• WHAT YOU SHOULD DO: Print the entries exactly; no image belongs in the copy.

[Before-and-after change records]
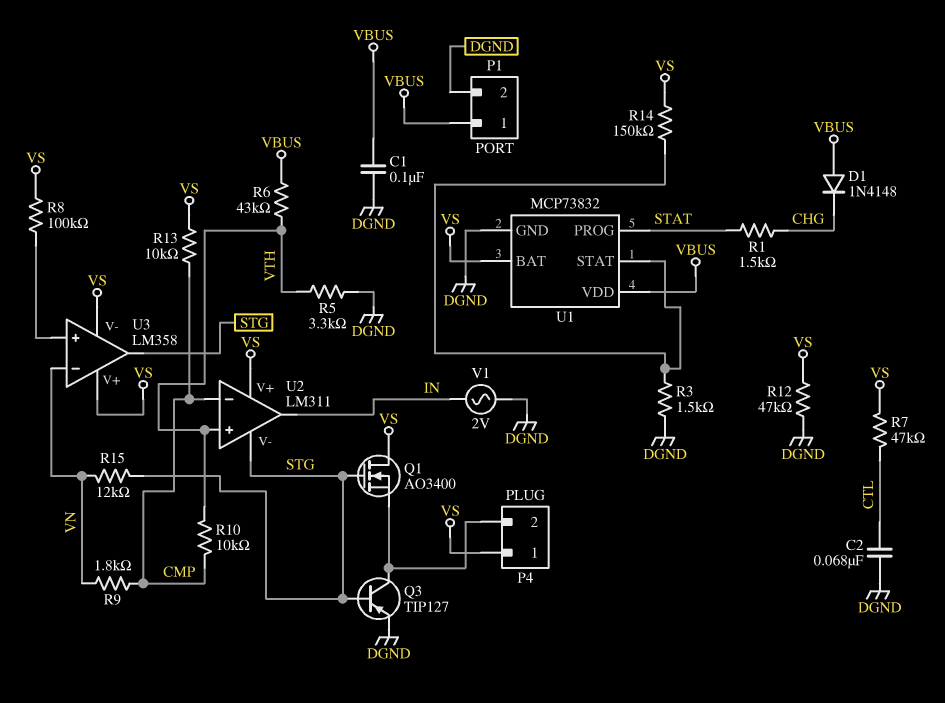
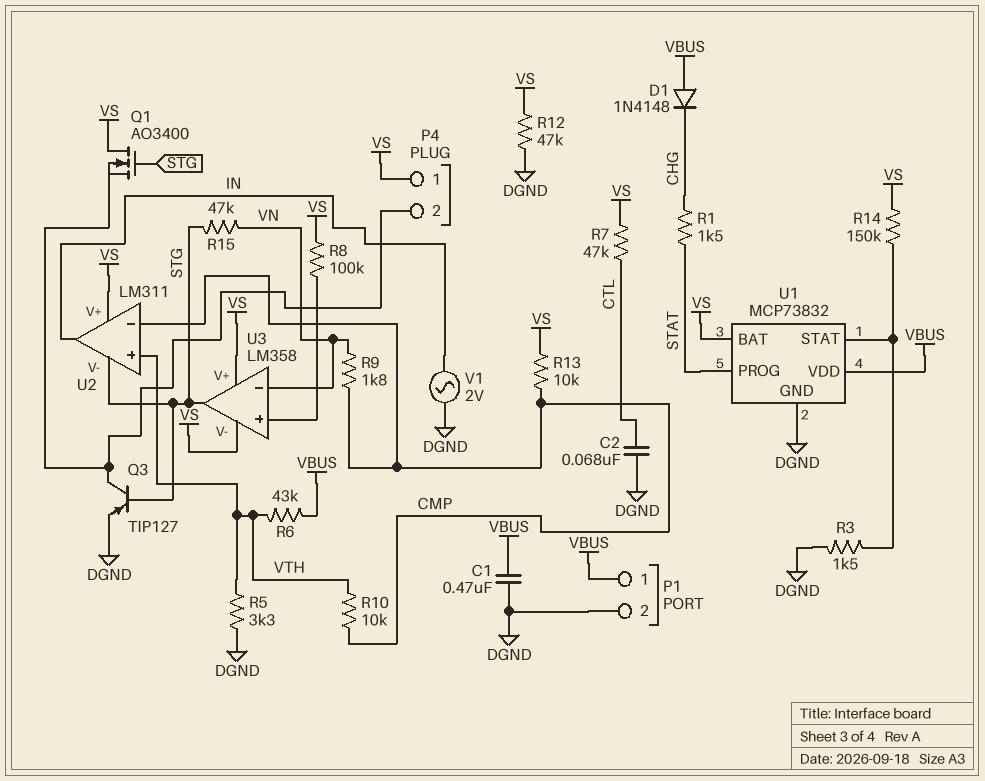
C1: 100nF (DGND, VBUS) -> 470nF (DGND, VBUS)
R15: 12k (STG, VN) -> 47k (STG, VN)

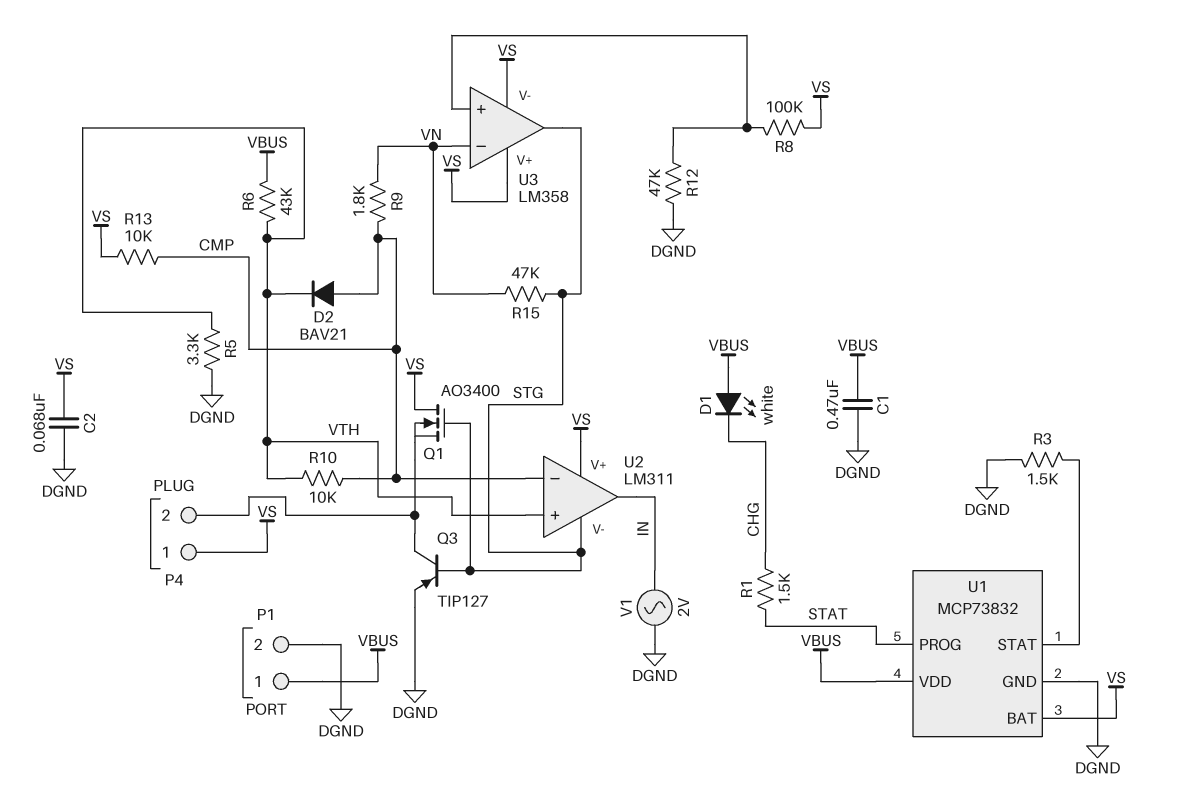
C2: 68nF (CTL, DGND) -> 68nF (DGND, VS)
D1: diode 1N4148 (A VBUS, K CHG) -> LED white (A VBUS, K CHG)
D2: none -> diode BAV21 (A CMP, K VTH)
R7: 47k (CTL, VS) -> none
R12: 47k (DGND, VS) -> 47k (DGND, U3/in+)
R14: 150k (U1/STAT, VS) -> none

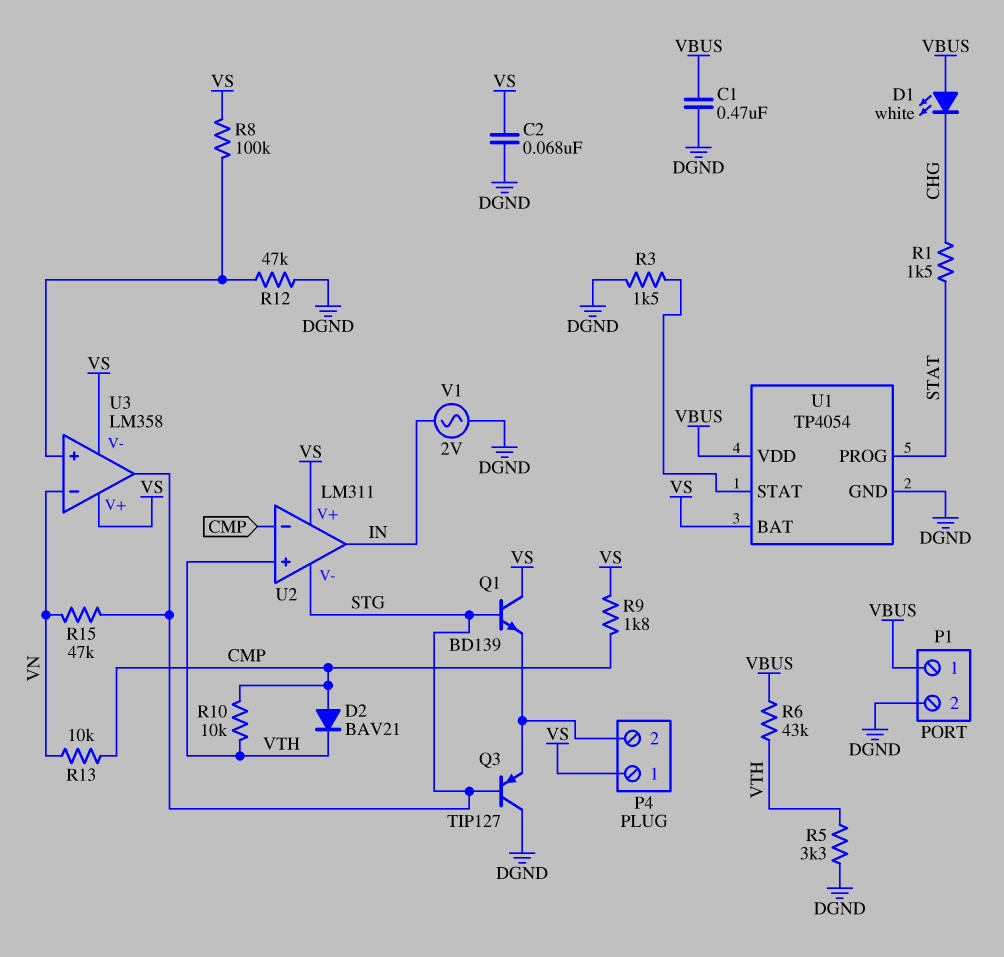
Q1: NMOS AO3400 (G STG, D VS, S P4/2) -> NPN BD139 (B STG, C VS, E P4/2)
Q3: PNP TIP127 (B STG, C P4/2, E DGND) -> PNP TIP127 (B STG, C DGND, E P4/2)
R9: 1.8k (CMP, VN) -> 1.8k (CMP, VS)
R13: 10k (CMP, VS) -> 10k (CMP, VN)
U1: MCP73832 -> TP4054

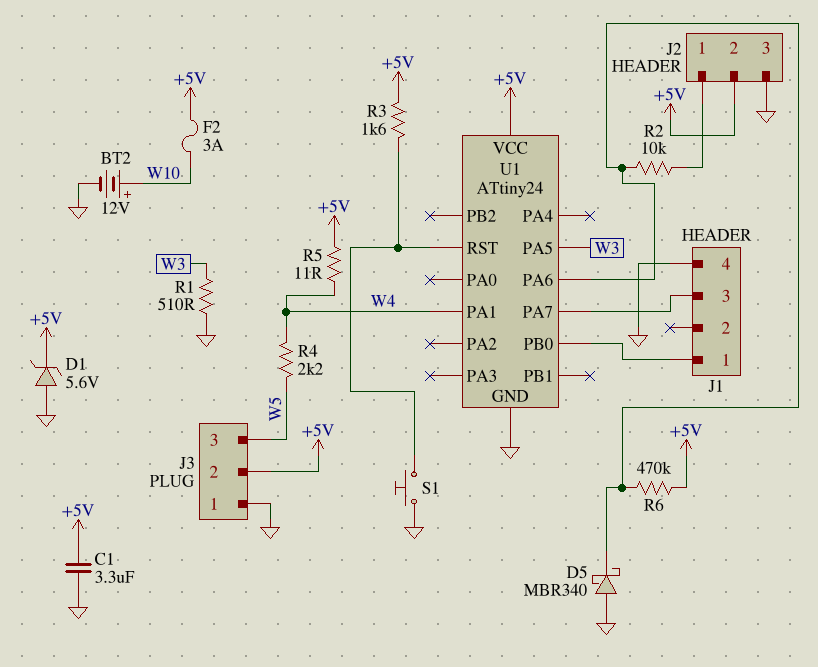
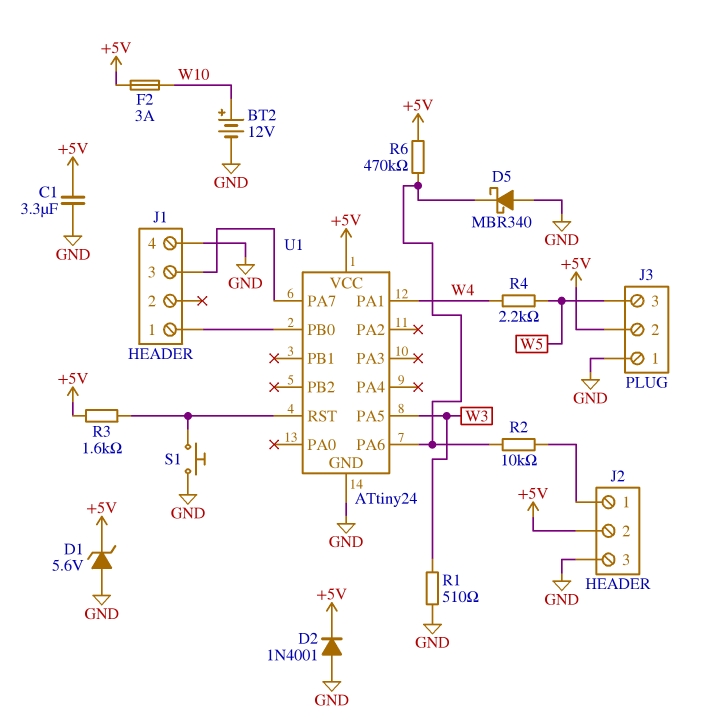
D2: none -> diode 1N4001 (A GND, K +5V)
R5: 11 (+5V, W4) -> none

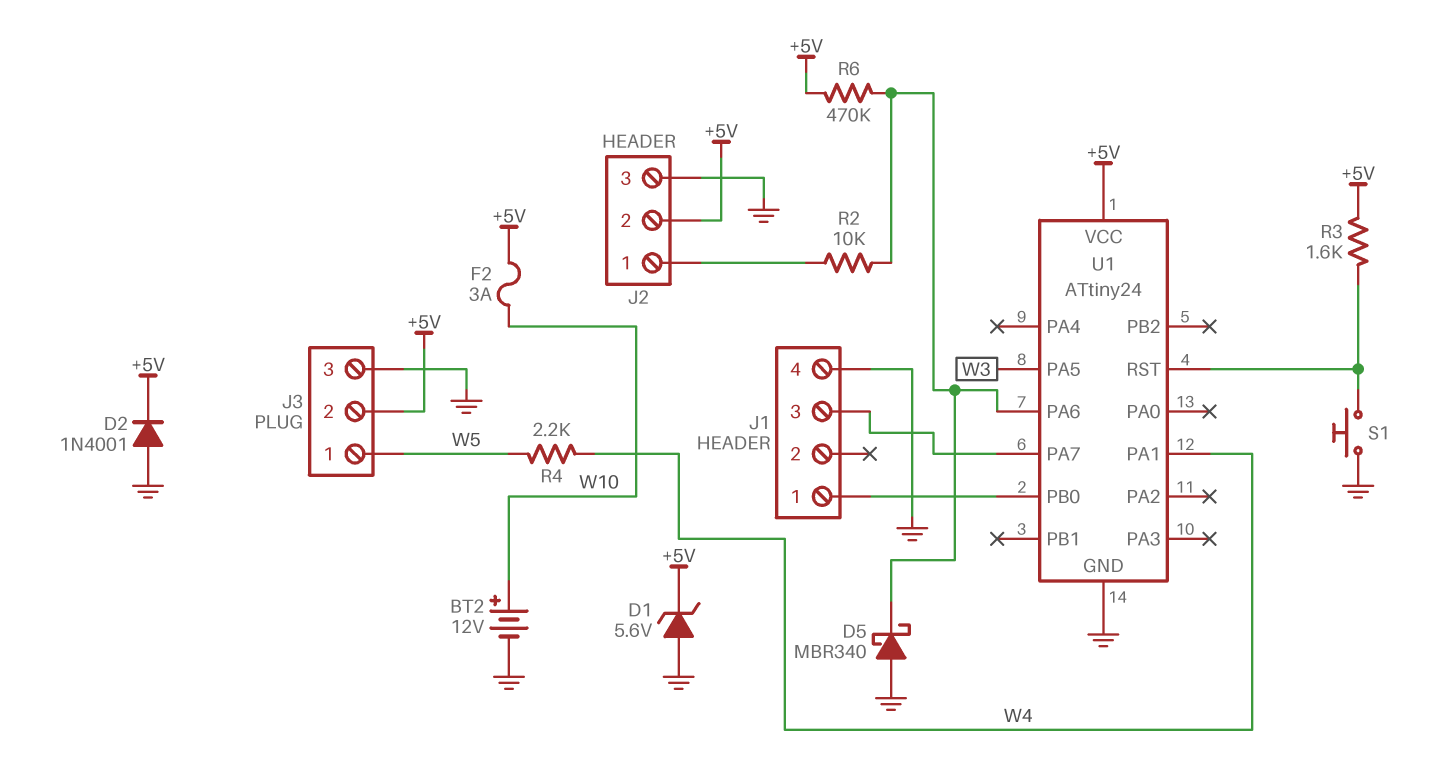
C1: 3.3uF (+5V, GND) -> none
J3 pin 1: GND -> W5
J3 pin 3: W5 -> GND
R1: 510 (GND, W3) -> none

• FINISHED EXERCISE:
C1: 100nF (DGND, VBUS) -> 470nF (DGND, VBUS)
R15: 12k (STG, VN) -> 47k (STG, VN)

C2: 68nF (CTL, DGND) -> 68nF (DGND, VS)
D1: diode 1N4148 (A VBUS, K CHG) -> LED white (A VBUS, K CHG)
D2: none -> diode BAV21 (A CMP, K VTH)
R7: 47k (CTL, VS) -> none
R12: 47k (DGND, VS) -> 47k (DGND, U3/in+)
R14: 150k (U1/STAT, VS) -> none

Q1: NMOS AO3400 (G STG, D VS, S P4/2) -> NPN BD139 (B STG, C VS, E P4/2)
Q3: PNP TIP127 (B STG, C P4/2, E DGND) -> PNP TIP127 (B STG, C DGND, E P4/2)
R9: 1.8k (CMP, VN) -> 1.8k (CMP, VS)
R13: 10k (CMP, VS) -> 10k (CMP, VN)
U1: MCP73832 -> TP4054

D2: none -> diode 1N4001 (A GND, K +5V)
R5: 11 (+5V, W4) -> none

C1: 3.3uF (+5V, GND) -> none
J3 pin 1: GND -> W5
J3 pin 3: W5 -> GND
R1: 510 (GND, W3) -> none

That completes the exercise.